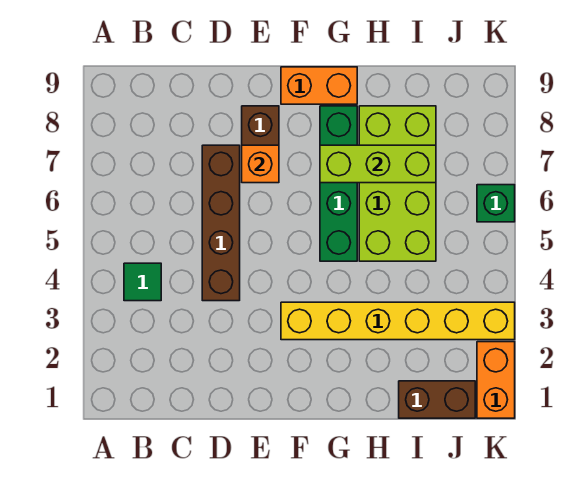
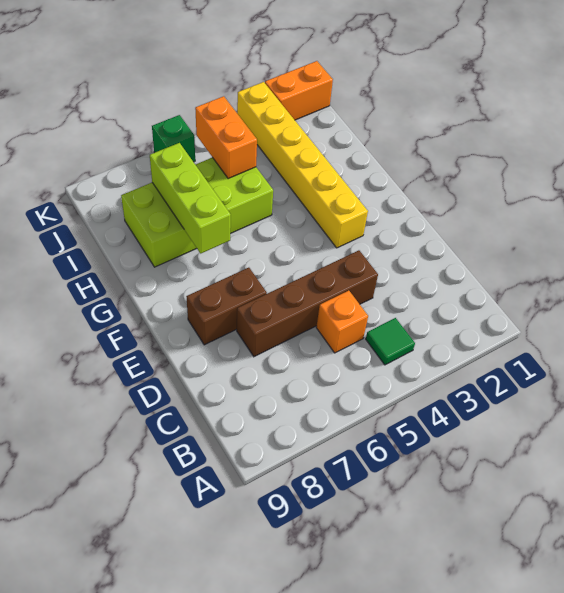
orange brick E7 level 2 -> orange brick C5 level 1
orange brick F9:G9 level 1 -> orange brick I5:J5 level 2
green brick G5:G8 level 1 -> none
brown brick I1:J1 level 1 -> none

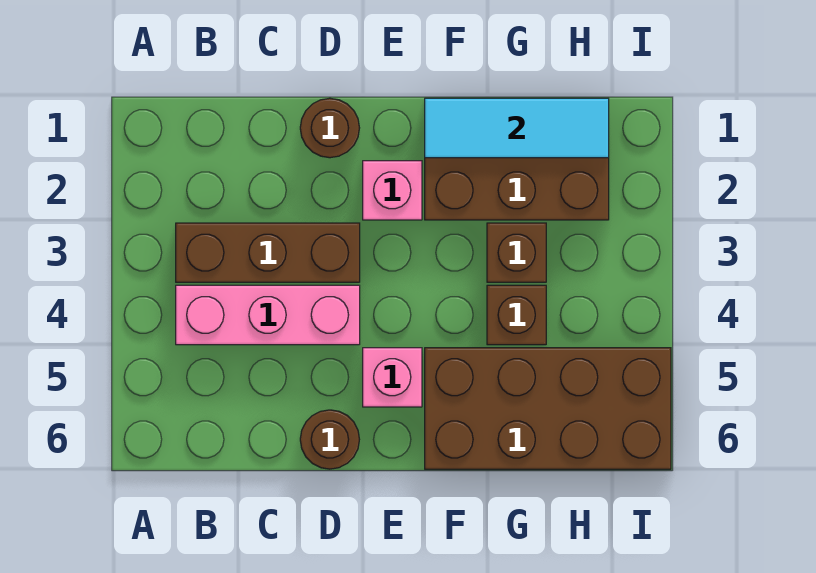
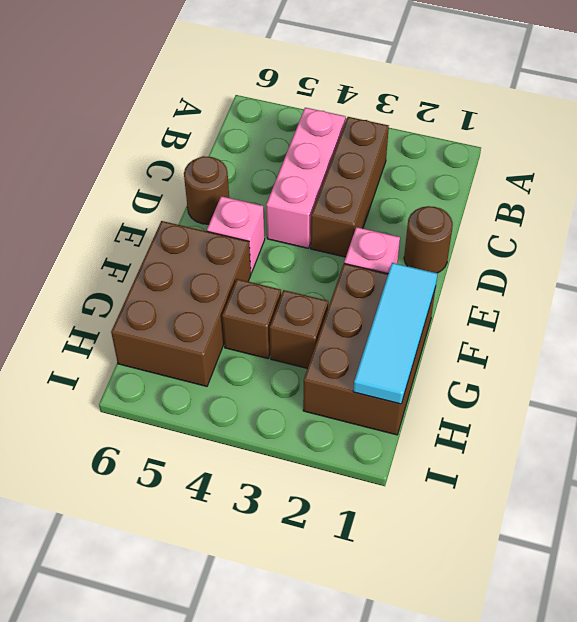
brown brick F5:I6 level 1 -> brown brick F5:H6 level 1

--- TASK GOAL ---
What is needed is an exact restatement of the lines from the line with "brown brick I1:J1 level 1 -> none" through the final line of the data, pictures excluded.

--- SOLUTION TO THIS PROBLEM ---
brown brick I1:J1 level 1 -> none

brown brick F5:I6 level 1 -> brown brick F5:H6 level 1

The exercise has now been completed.